#### [Work instruction]
Would you go through the records below and copy each line with the string "none"?
|---|
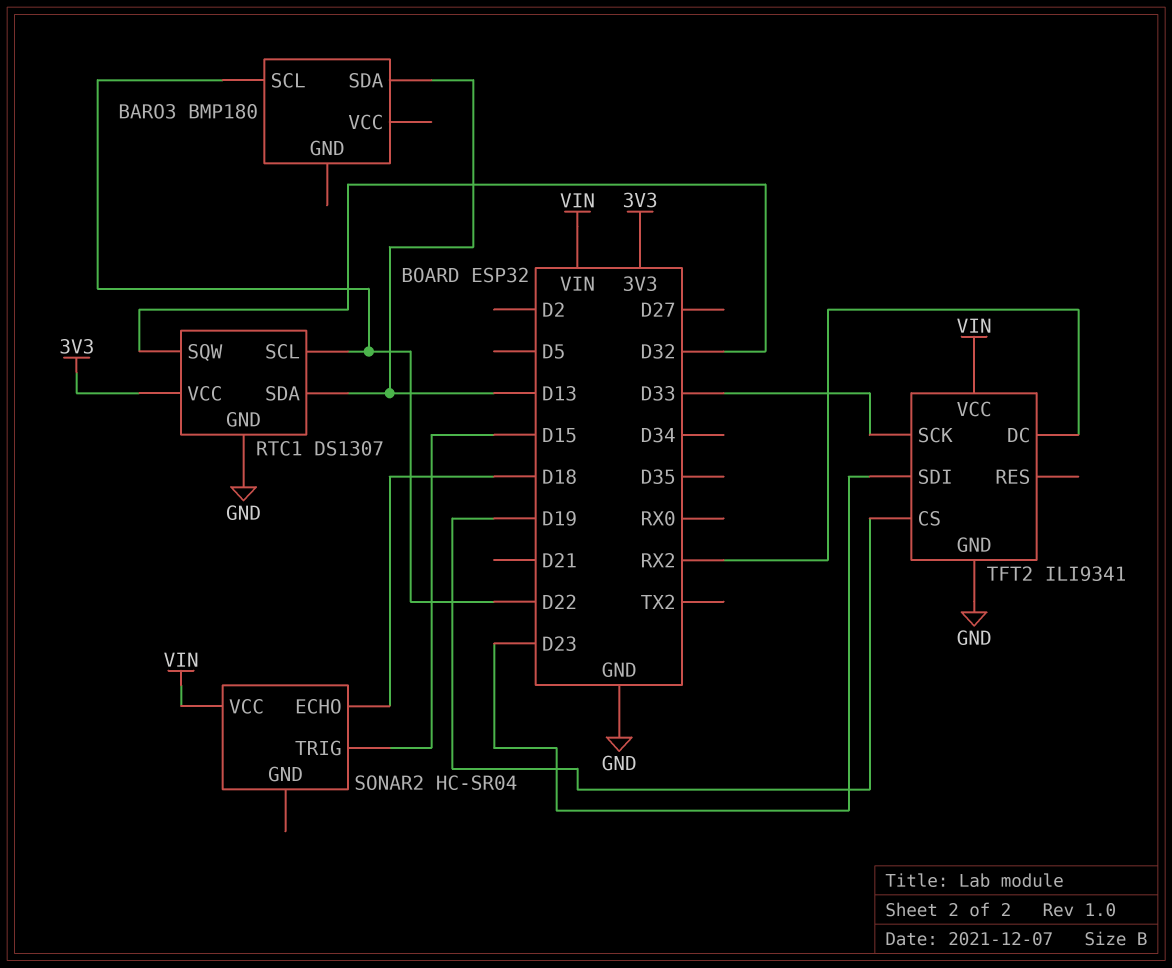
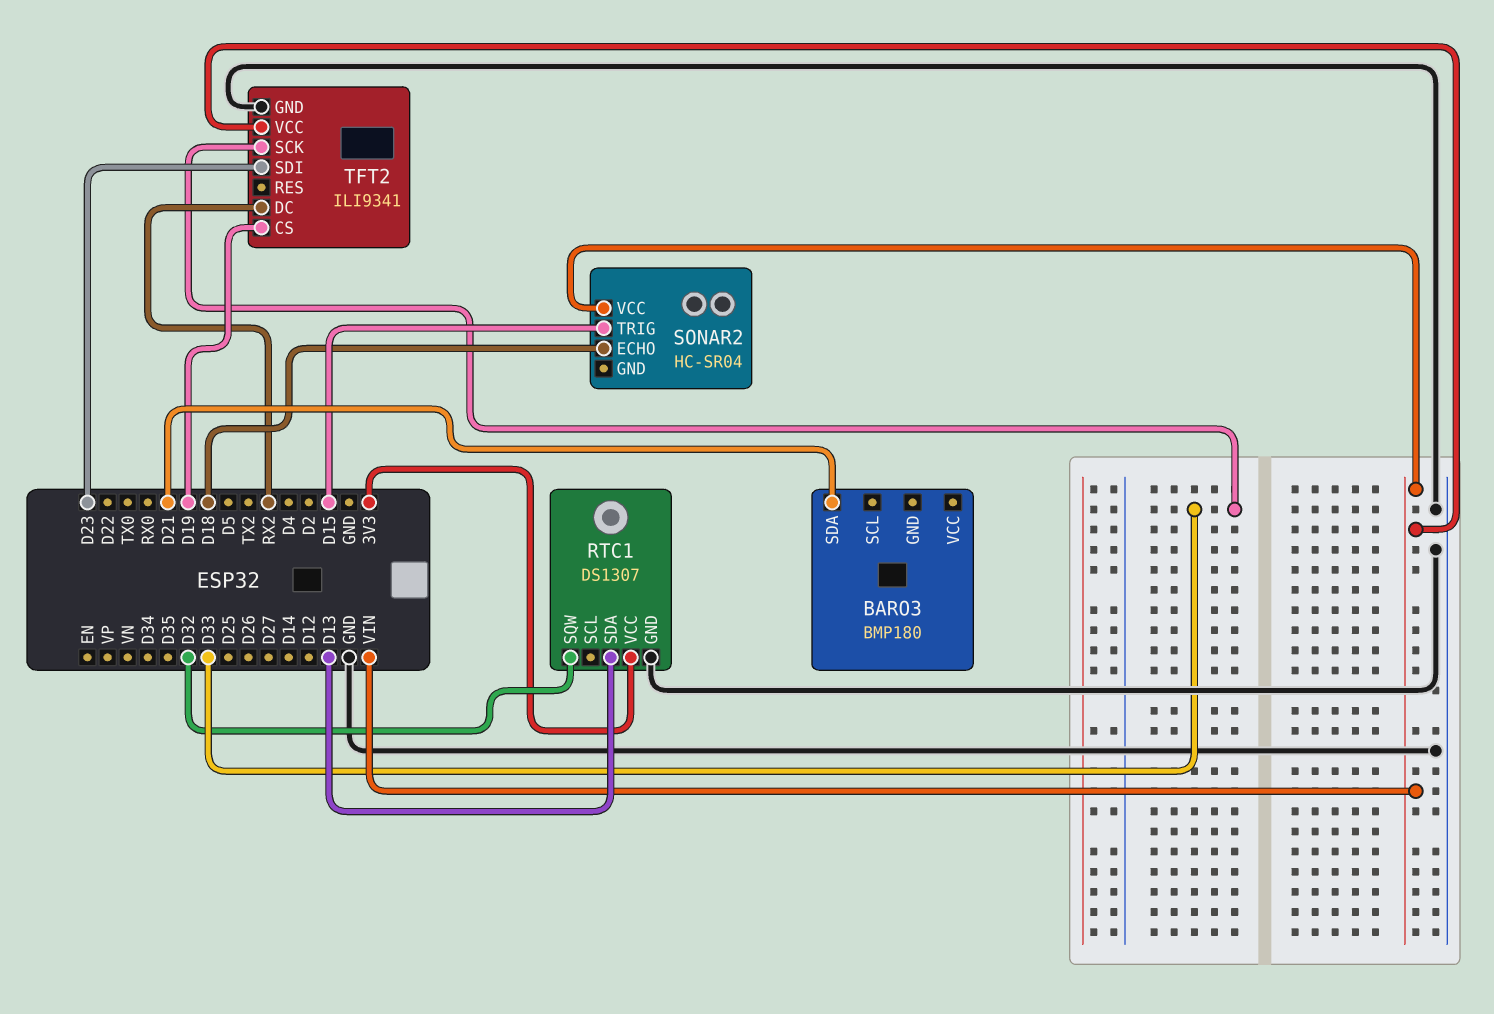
BARO3 pin SCL: D22 -> none
BARO3 pin SDA: D13 -> D21
RTC1 pin SCL: D22 -> none

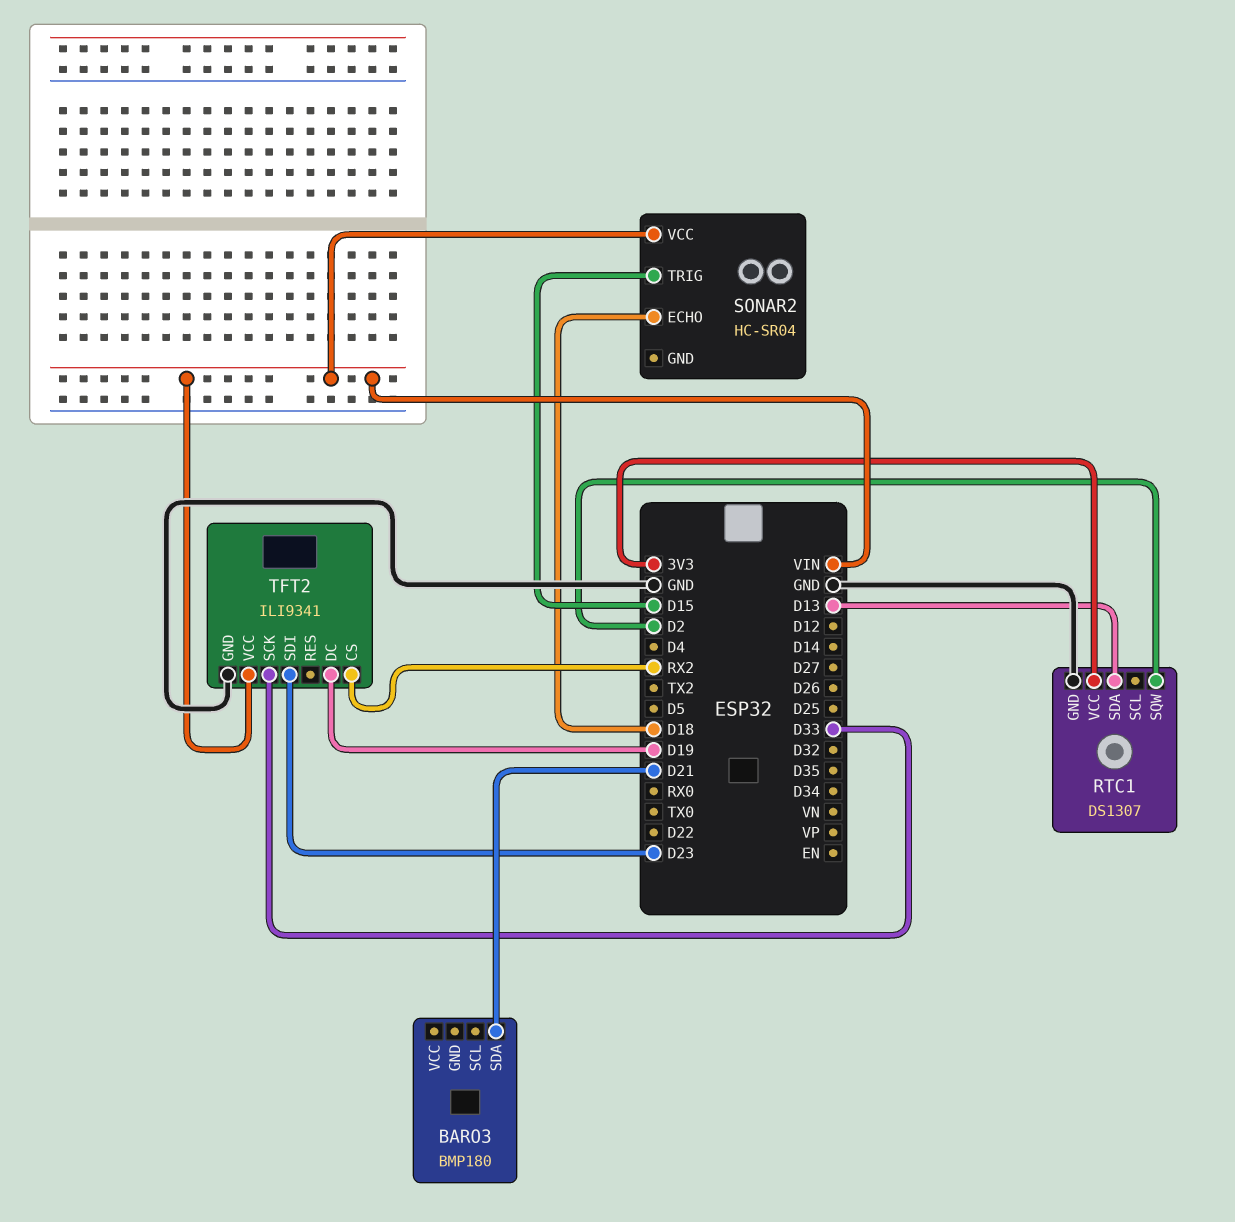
RTC1 pin SQW: D32 -> D2
TFT2 pin CS: D19 -> RX2
TFT2 pin DC: RX2 -> D19

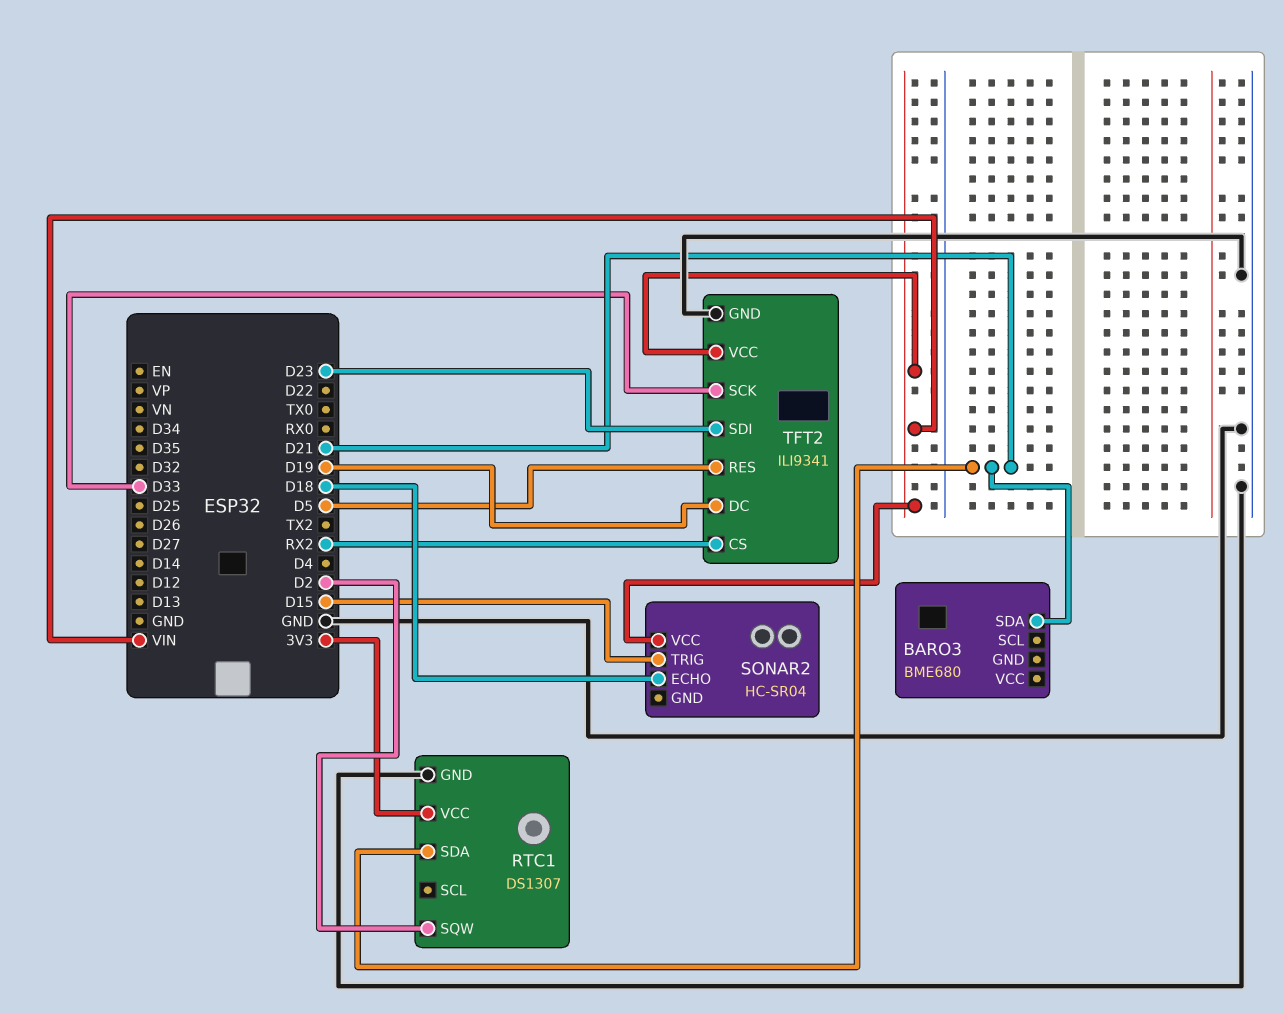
BARO3: BMP180 -> BME680
RTC1 pin SDA: D13 -> D21
TFT2 pin RES: none -> D5

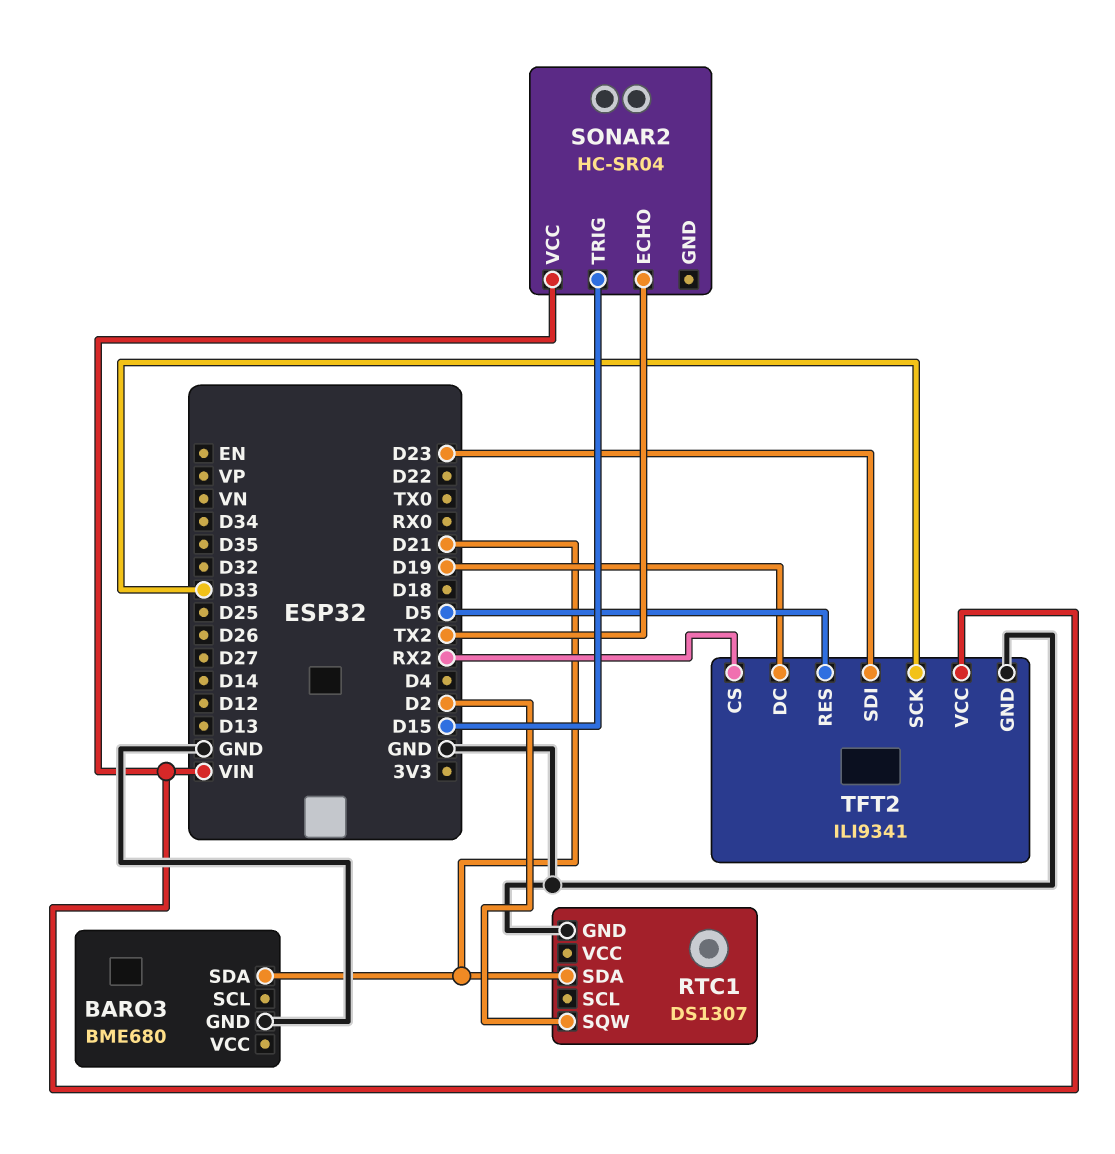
BARO3 pin GND: none -> GND
RTC1 pin VCC: 3V3 -> none
SONAR2 pin ECHO: D18 -> TX2

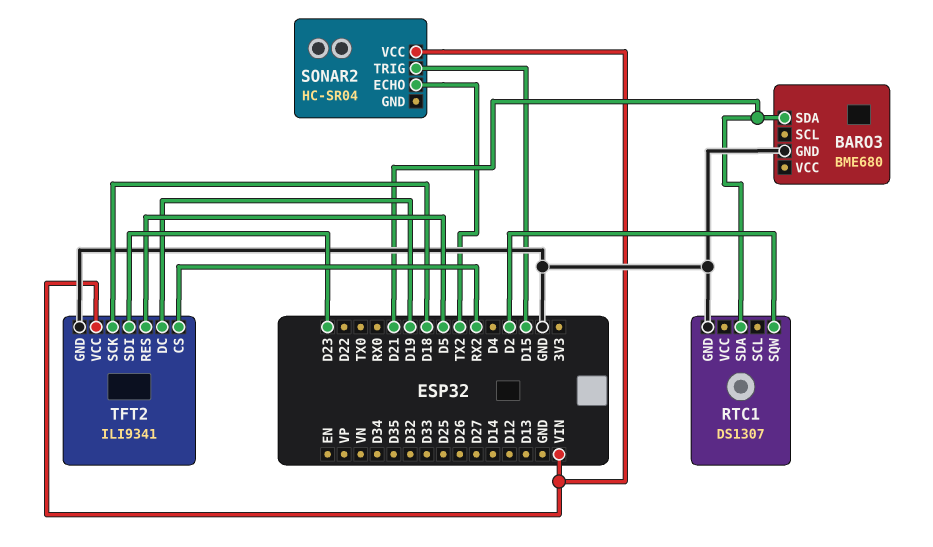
TFT2 pin SCK: D33 -> D18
|---|
#### [Output for this exercise]
BARO3 pin SCL: D22 -> none
RTC1 pin SCL: D22 -> none
TFT2 pin RES: none -> D5
BARO3 pin GND: none -> GND
RTC1 pin VCC: 3V3 -> none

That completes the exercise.